WHAT IS EXPECTED: Filter this material down to the lines that contain the string "square", and return those lines.

GIVEN RECORDS:

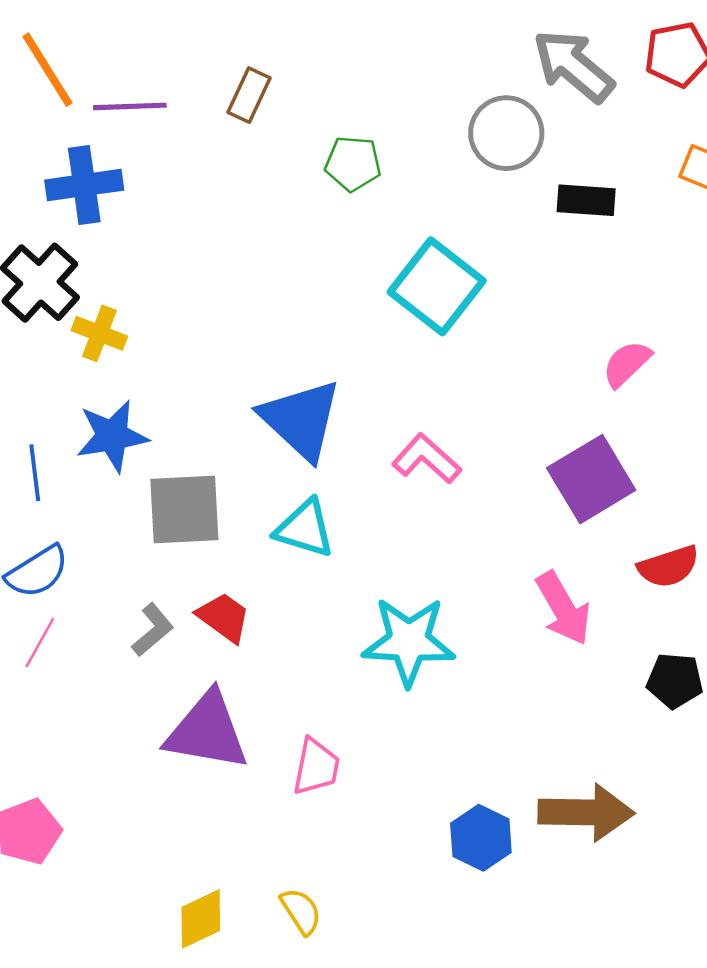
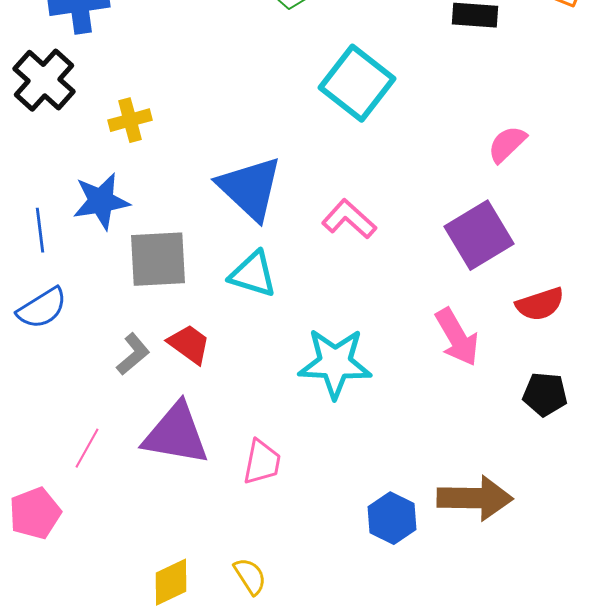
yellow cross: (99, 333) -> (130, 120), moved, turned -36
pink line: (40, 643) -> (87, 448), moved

...

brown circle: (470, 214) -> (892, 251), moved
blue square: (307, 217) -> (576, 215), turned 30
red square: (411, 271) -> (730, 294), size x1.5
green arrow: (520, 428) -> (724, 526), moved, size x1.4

RESPONSE TO THE EXERCISE:
blue square: (307, 217) -> (576, 215), turned 30
red square: (411, 271) -> (730, 294), size x1.5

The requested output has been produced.